-- Opening Marker --

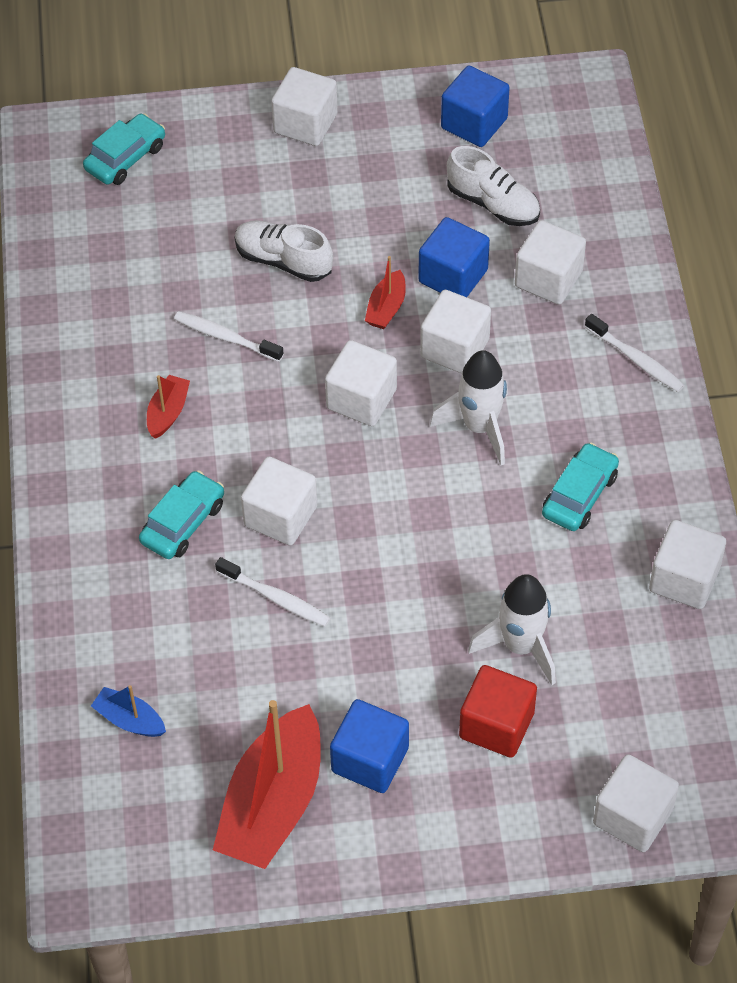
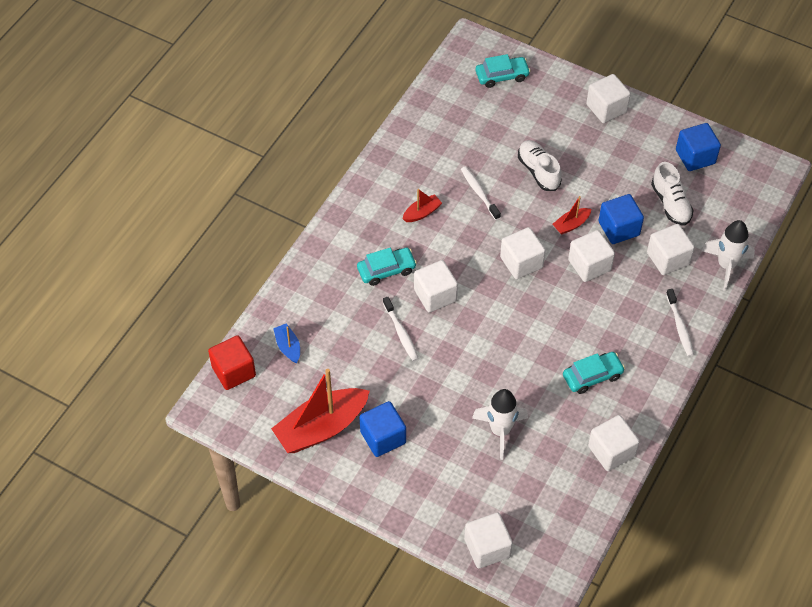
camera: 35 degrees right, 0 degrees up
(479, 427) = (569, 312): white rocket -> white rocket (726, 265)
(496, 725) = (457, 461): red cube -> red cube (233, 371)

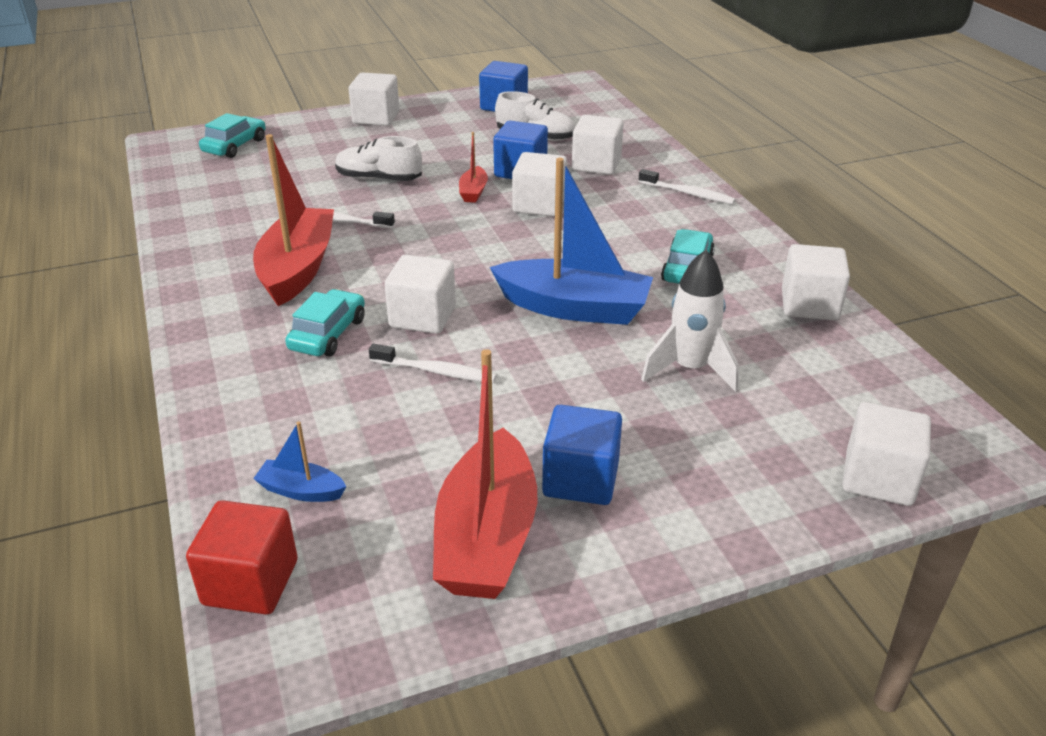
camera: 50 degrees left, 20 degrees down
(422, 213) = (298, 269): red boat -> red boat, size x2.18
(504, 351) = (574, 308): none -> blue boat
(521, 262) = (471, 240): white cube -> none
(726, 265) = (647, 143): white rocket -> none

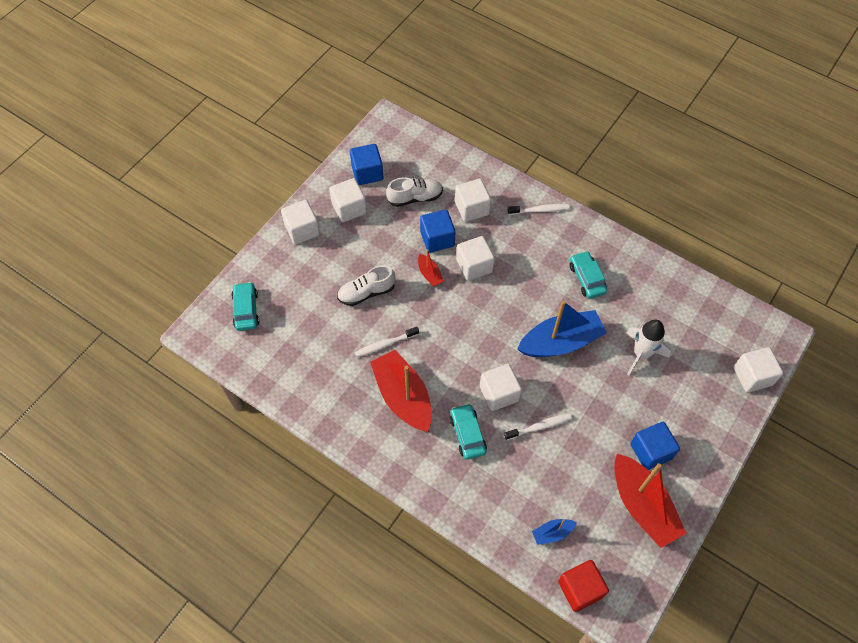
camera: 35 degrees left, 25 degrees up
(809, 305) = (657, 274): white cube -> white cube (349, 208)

-- Closing Marker --

Task directions: Pick every line containing the word "none" out of the material, and copy those lines.

Exercise answer:
(504, 351) = (574, 308): none -> blue boat
(521, 262) = (471, 240): white cube -> none
(726, 265) = (647, 143): white rocket -> none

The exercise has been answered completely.